> **EXERCISE MATERIAL**:
· · · · ·
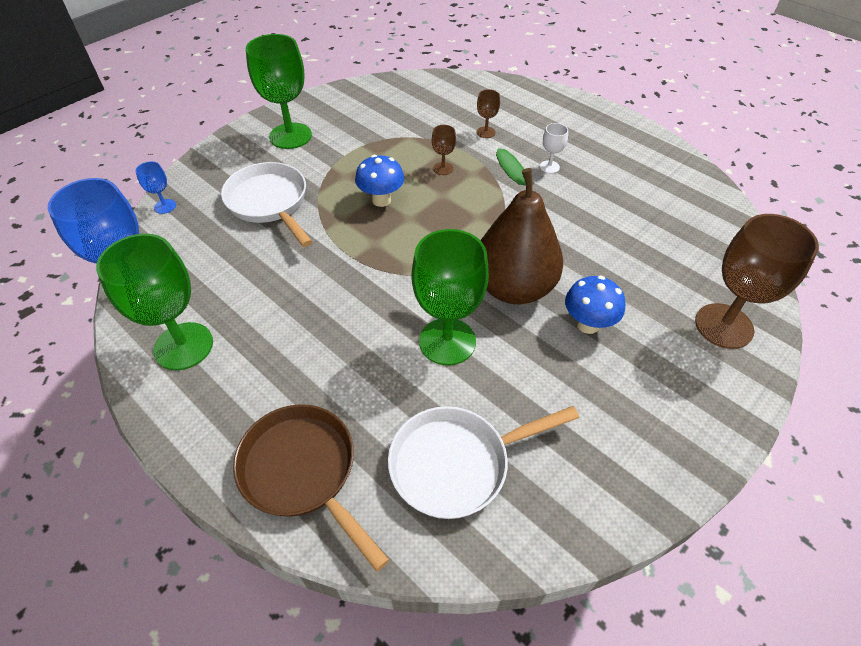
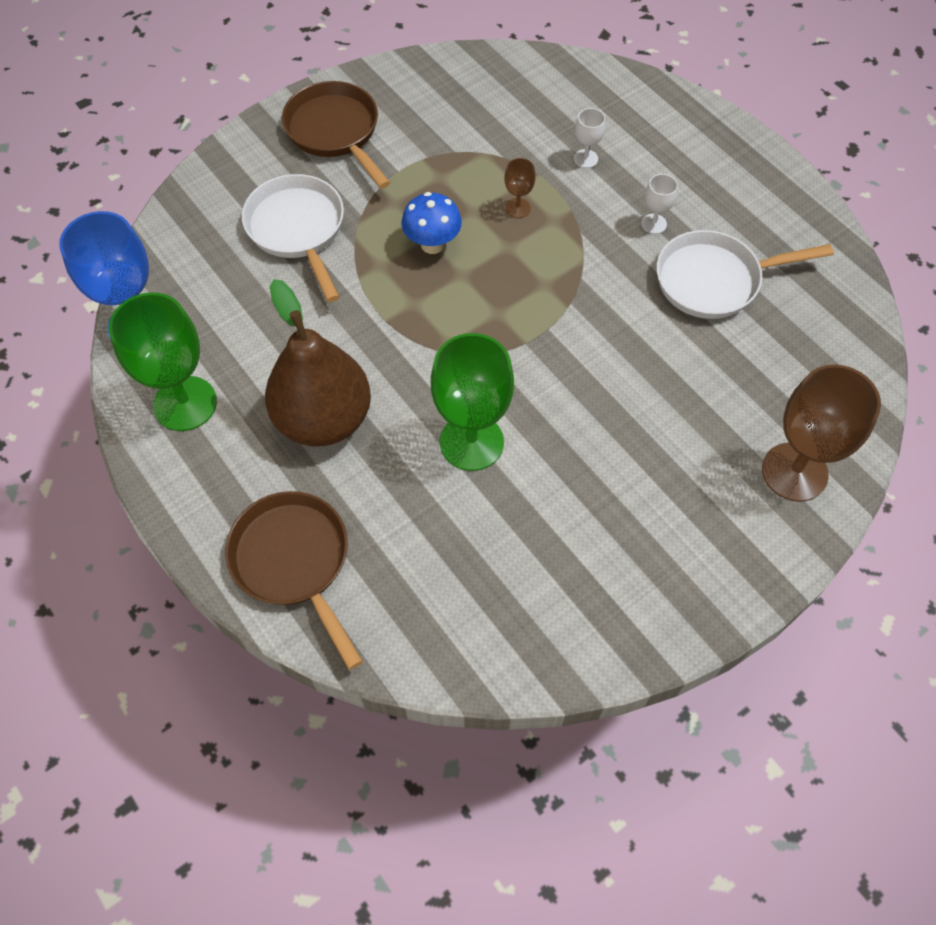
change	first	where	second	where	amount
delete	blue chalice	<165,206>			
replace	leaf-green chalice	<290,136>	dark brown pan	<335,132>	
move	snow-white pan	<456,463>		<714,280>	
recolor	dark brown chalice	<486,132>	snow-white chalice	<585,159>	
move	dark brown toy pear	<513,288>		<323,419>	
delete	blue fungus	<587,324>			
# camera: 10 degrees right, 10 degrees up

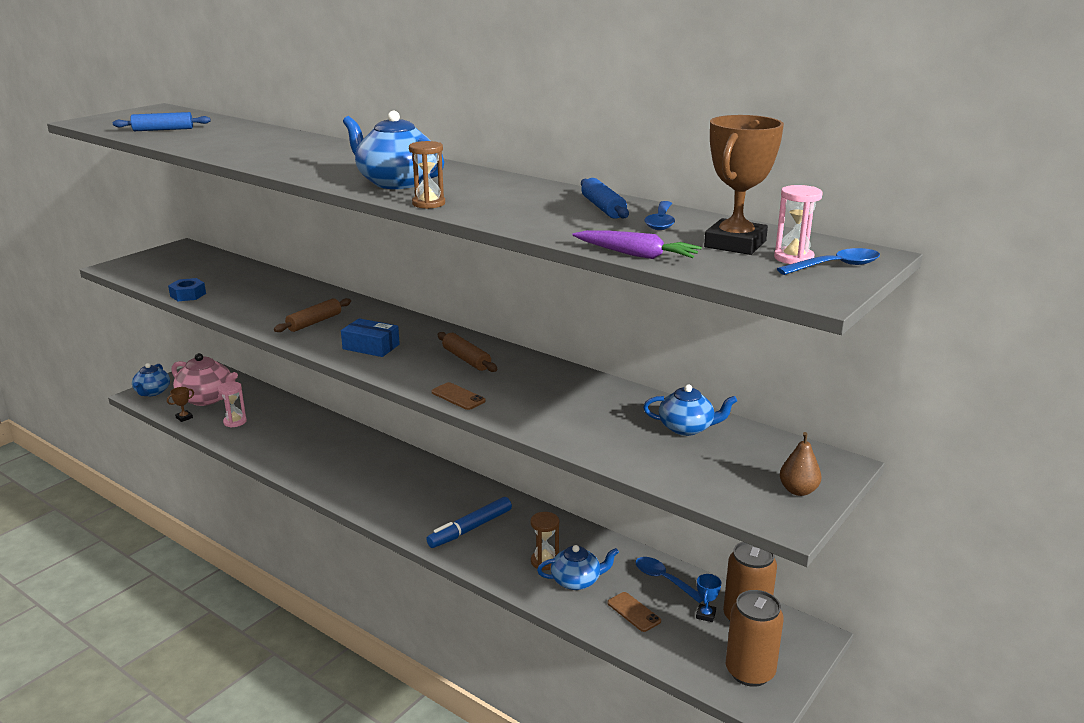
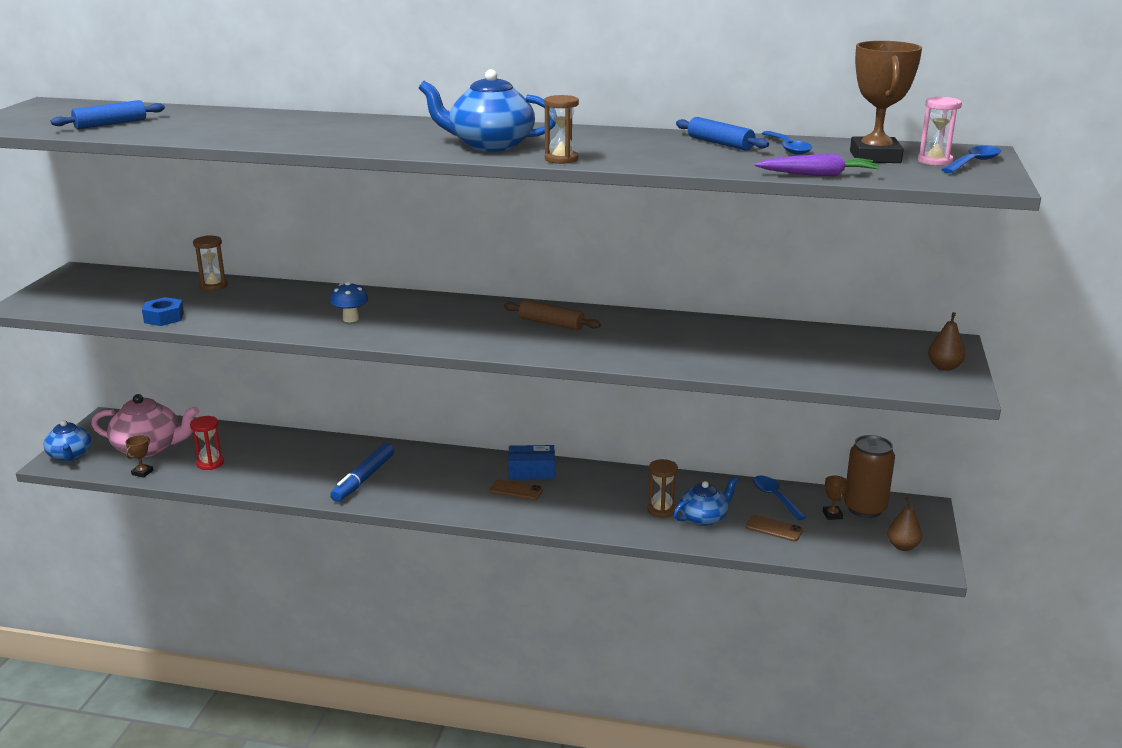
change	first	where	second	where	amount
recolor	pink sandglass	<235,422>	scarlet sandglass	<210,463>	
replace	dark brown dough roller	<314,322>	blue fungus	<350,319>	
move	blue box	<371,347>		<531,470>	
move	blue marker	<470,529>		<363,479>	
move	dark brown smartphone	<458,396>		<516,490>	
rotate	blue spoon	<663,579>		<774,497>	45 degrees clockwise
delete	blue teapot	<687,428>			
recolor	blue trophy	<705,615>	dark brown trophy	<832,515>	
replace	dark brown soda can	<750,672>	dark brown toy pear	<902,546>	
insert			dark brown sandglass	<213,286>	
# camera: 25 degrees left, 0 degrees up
· · · · ·
> **EXERCISE INSTRUCTIONS**: Each line above should be returned exactly as written, apart from any pictures.

> **EXPECTED ANSWER**:
change	first	where	second	where	amount
delete	blue chalice	<165,206>			
replace	leaf-green chalice	<290,136>	dark brown pan	<335,132>	
move	snow-white pan	<456,463>		<714,280>	
recolor	dark brown chalice	<486,132>	snow-white chalice	<585,159>	
move	dark brown toy pear	<513,288>		<323,419>	
delete	blue fungus	<587,324>			
# camera: 10 degrees right, 10 degrees up

change	first	where	second	where	amount
recolor	pink sandglass	<235,422>	scarlet sandglass	<210,463>	
replace	dark brown dough roller	<314,322>	blue fungus	<350,319>	
move	blue box	<371,347>		<531,470>	
move	blue marker	<470,529>		<363,479>	
move	dark brown smartphone	<458,396>		<516,490>	
rotate	blue spoon	<663,579>		<774,497>	45 degrees clockwise
delete	blue teapot	<687,428>			
recolor	blue trophy	<705,615>	dark brown trophy	<832,515>	
replace	dark brown soda can	<750,672>	dark brown toy pear	<902,546>	
insert			dark brown sandglass	<213,286>	
# camera: 25 degrees left, 0 degrees up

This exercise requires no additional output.